#### [Exercise directions]
Nothing in the entries may change when you repeat them, and no images may appear.

#### [Data under study]
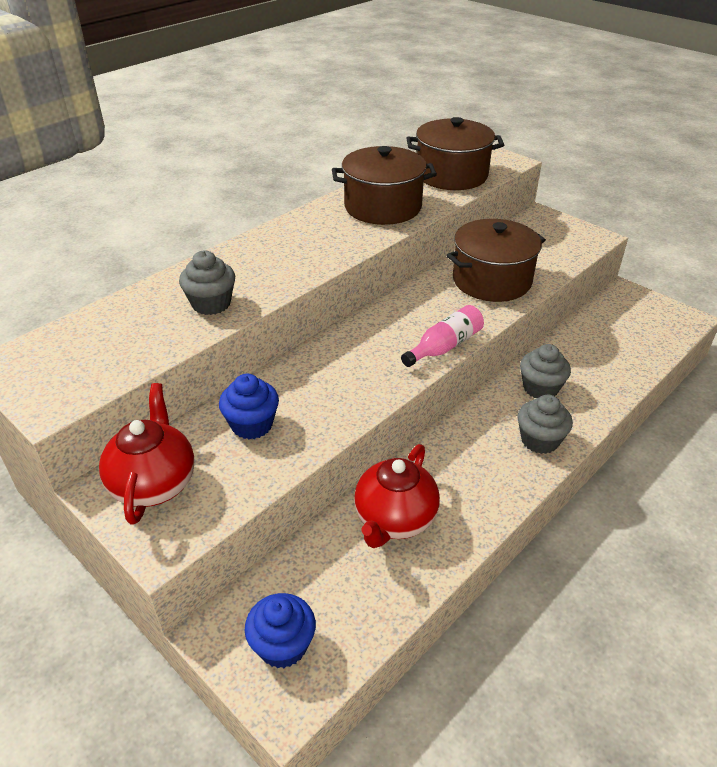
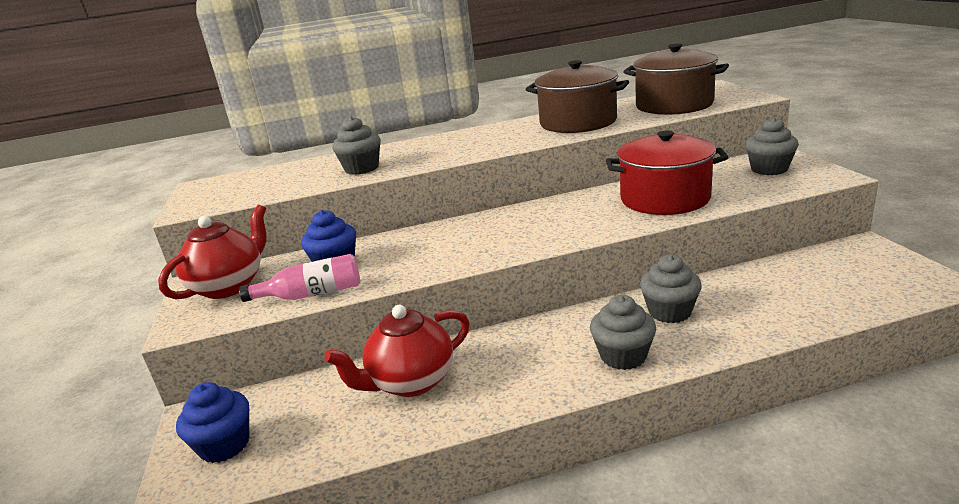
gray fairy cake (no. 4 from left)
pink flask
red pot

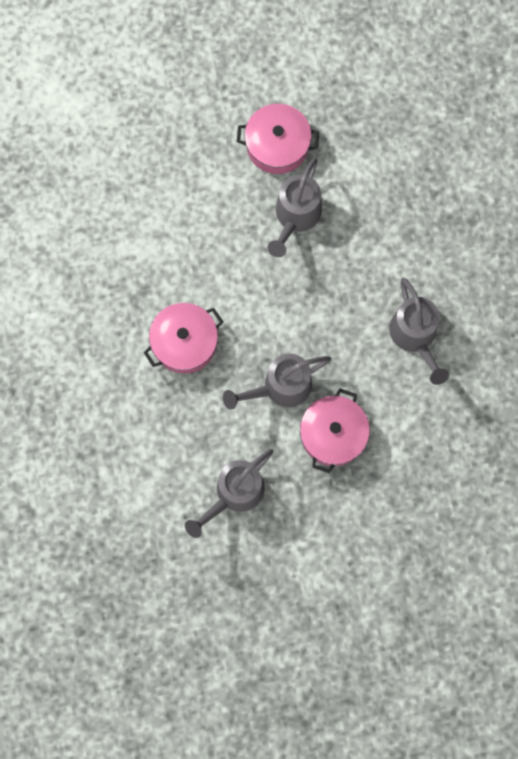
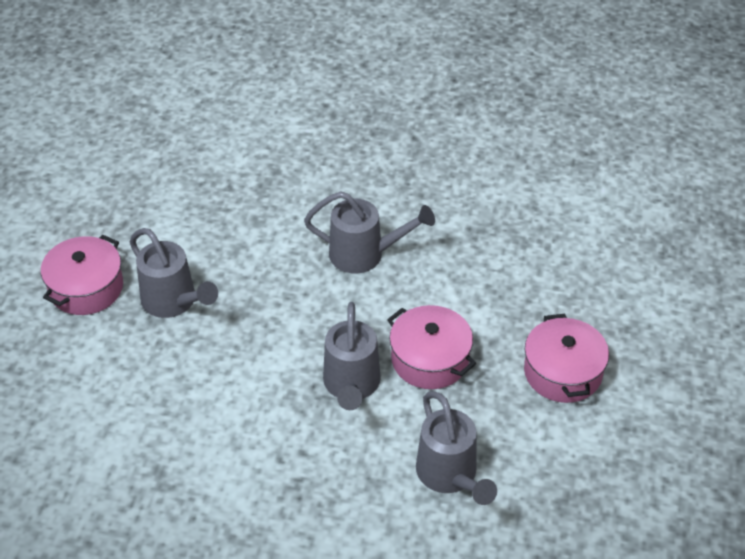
pink pot (no. 3 from left)

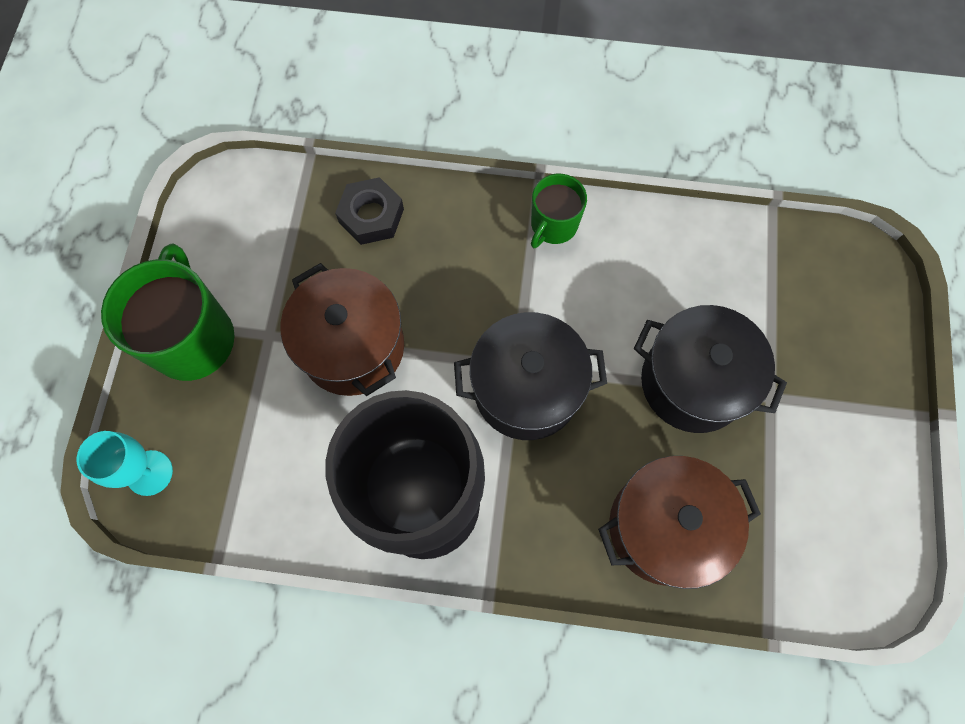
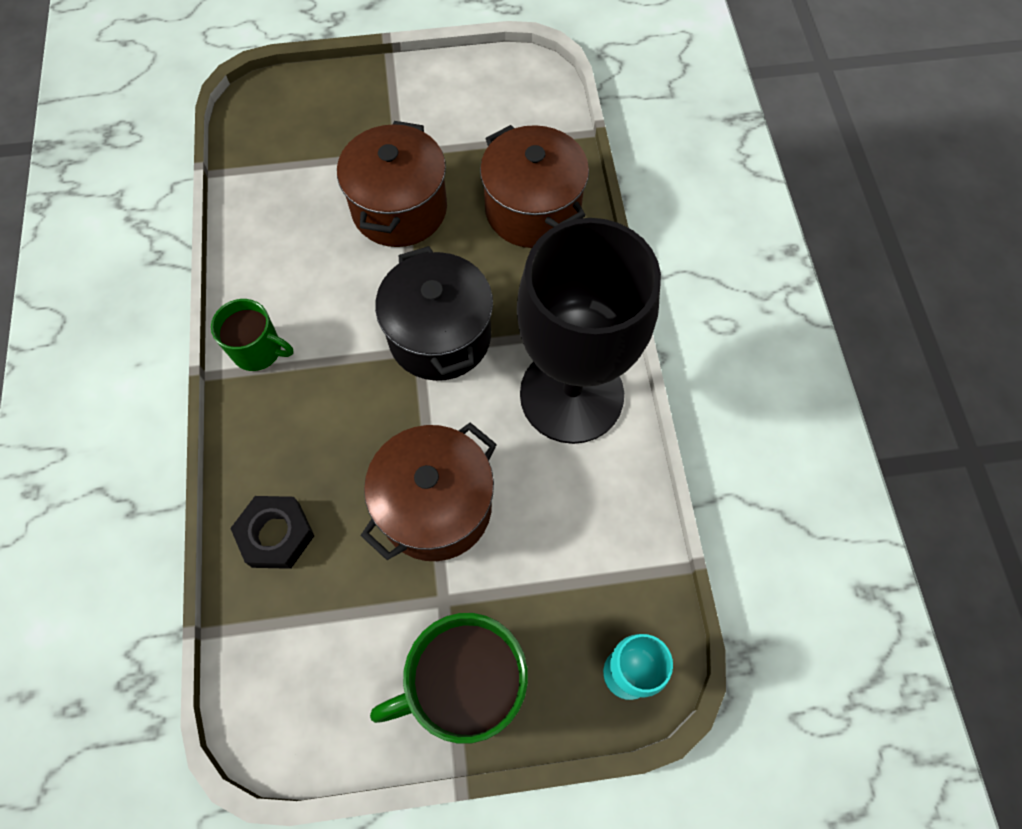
dark brown pot (no. 1 from left)

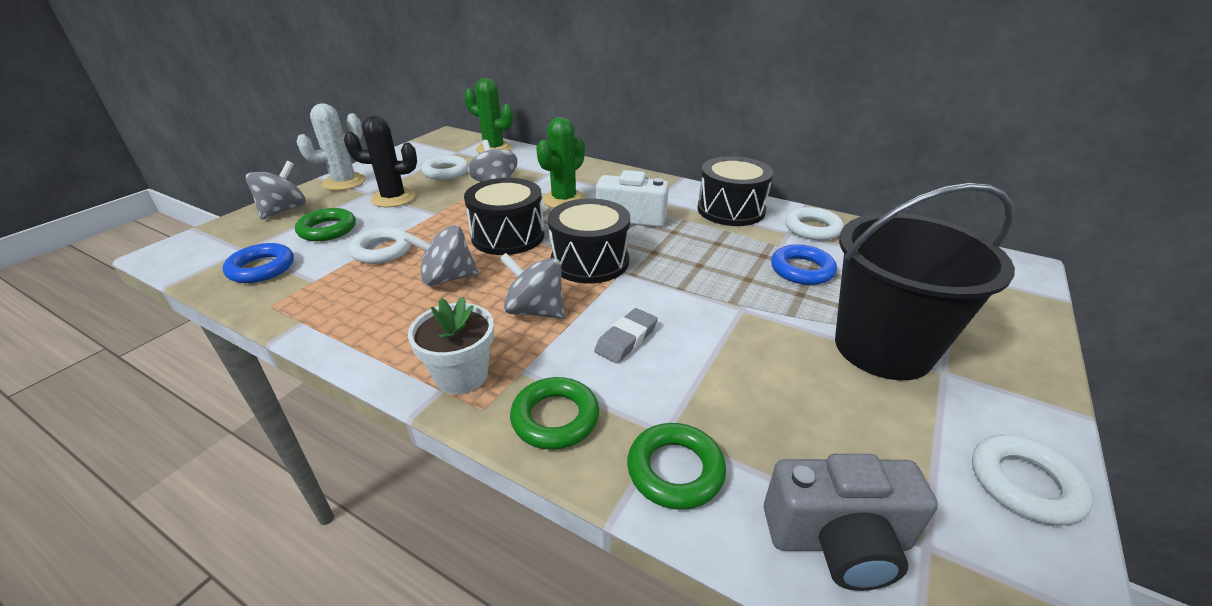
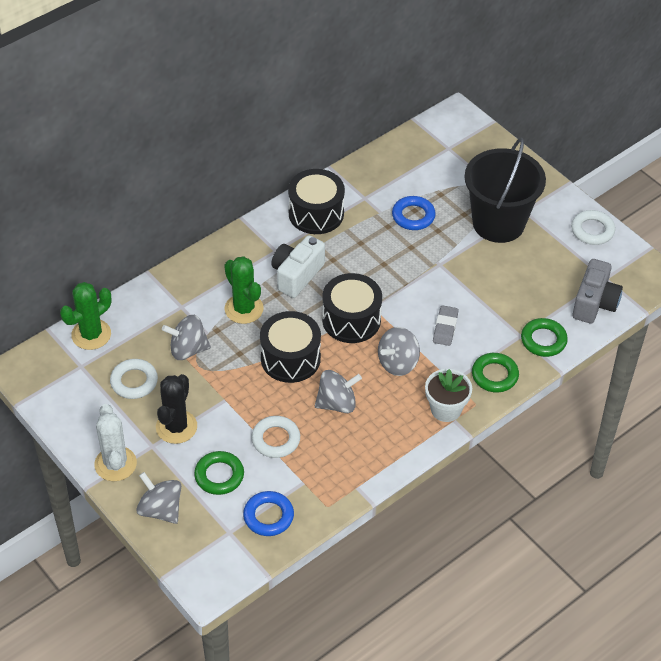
pure white torus (no. 3 from left in the first image)
gray toy top (no. 3 from left)
gray pencil eraser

#### [Answer area]
gray fairy cake (no. 4 from left)
pink flask
red pot

pink pot (no. 3 from left)

dark brown pot (no. 1 from left)

pure white torus (no. 3 from left in the first image)
gray toy top (no. 3 from left)
gray pencil eraser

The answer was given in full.